**Exercise material**:
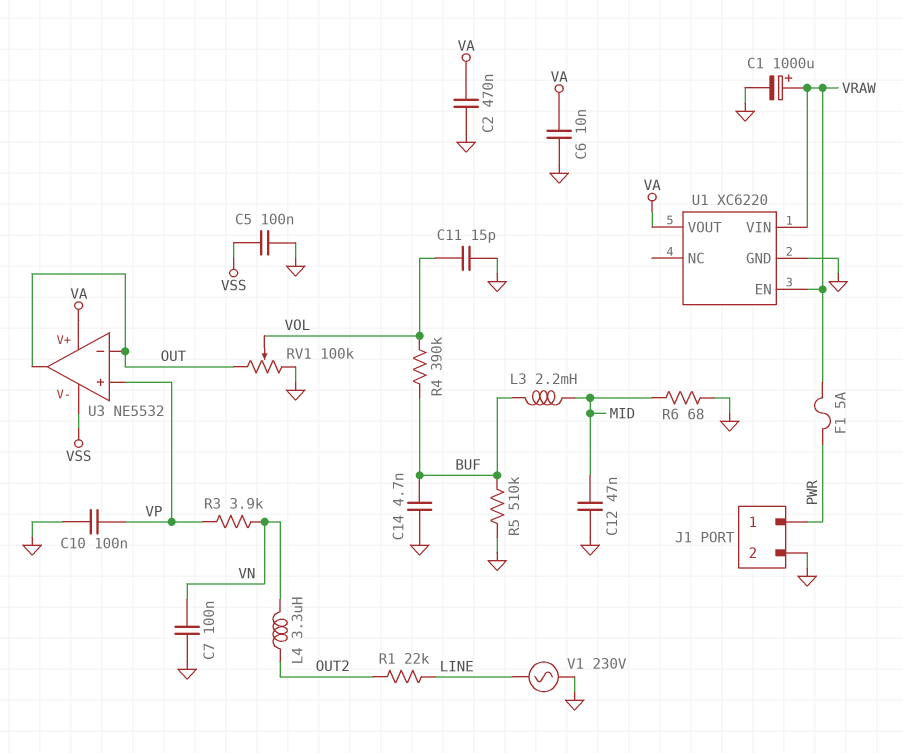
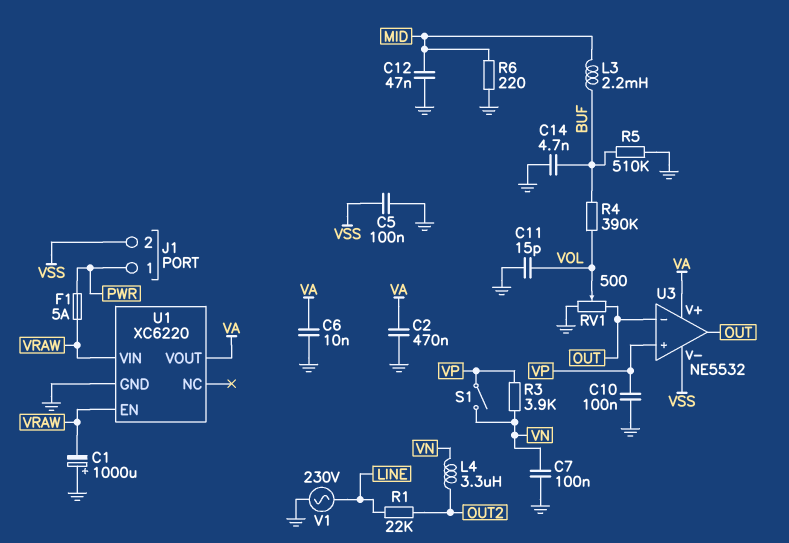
C1: 1000uF (plus VRAW, minus GND) -> 1000uF (plus GND, minus VRAW)
J1 pin 2: GND -> VSS
R6: 68 (GND, MID) -> 220 (GND, MID)
RV1: 100k (GND, OUT, wiper VOL) -> 500 (GND, OUT, wiper VOL)
S1: none -> switch (VN, VP)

**Aim of the task**:
From the line holding "J1 pin 2: GND -> VSS" to the last line of the records, quote each line exactly and add nothing.

**Finished task**:
J1 pin 2: GND -> VSS
R6: 68 (GND, MID) -> 220 (GND, MID)
RV1: 100k (GND, OUT, wiper VOL) -> 500 (GND, OUT, wiper VOL)
S1: none -> switch (VN, VP)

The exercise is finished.